# Try it
Print only the lines running from the line with "purple triangle: (200, 47)" to the final line below, both included, exactly as written and without the pictures.

# # # # # # #

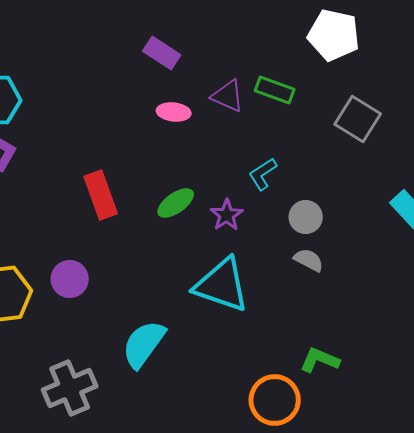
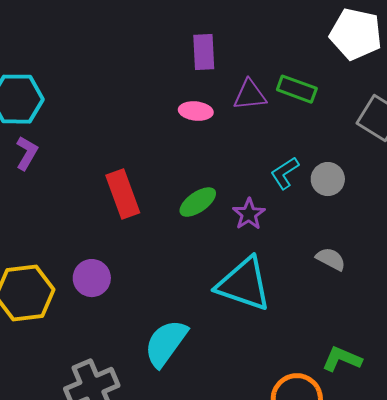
purple rectangle: (162, 53) -> (204, 52), moved, turned 54
purple triangle: (228, 96) -> (250, 95), turned -30
gray circle: (306, 217) -> (328, 179), moved

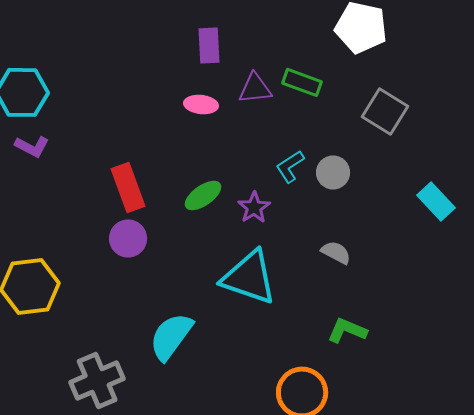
purple L-shape: (27, 153) -> (32, 146), turned 88
purple circle: (92, 278) -> (128, 238), moved
green L-shape: (342, 359) -> (347, 330), moved

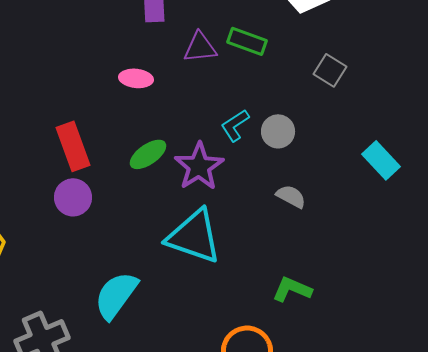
pink ellipse: (201, 104) -> (136, 78), moved
gray square: (385, 111) -> (330, 70), size x0.7
purple star: (254, 207) -> (199, 166), size x1.5
gray semicircle: (336, 252) -> (291, 196), moved

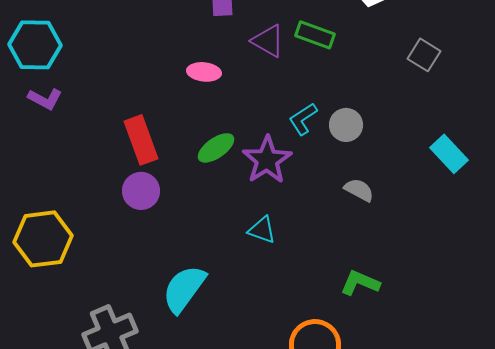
purple triangle: (200, 47) -> (268, 41), turned 36
gray square: (330, 70) -> (424, 55), moved
cyan triangle: (194, 236) -> (262, 230), size x0.5

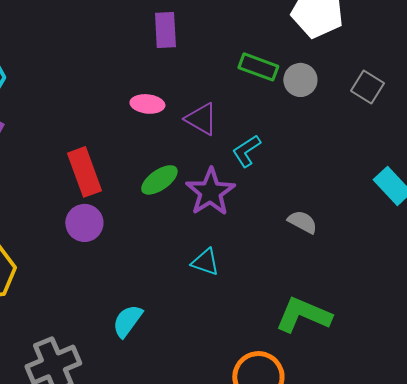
purple triangle: (268, 41) -> (201, 119), moved
gray circle: (346, 125) -> (300, 80), moved
green L-shape: (360, 283) -> (303, 315), size x1.4
cyan semicircle: (184, 289) -> (127, 321), size x0.7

# # # # # # #

# Output of the task
purple triangle: (200, 47) -> (268, 41), turned 36
gray square: (330, 70) -> (424, 55), moved
cyan triangle: (194, 236) -> (262, 230), size x0.5

purple triangle: (268, 41) -> (201, 119), moved
gray circle: (346, 125) -> (300, 80), moved
green L-shape: (360, 283) -> (303, 315), size x1.4
cyan semicircle: (184, 289) -> (127, 321), size x0.7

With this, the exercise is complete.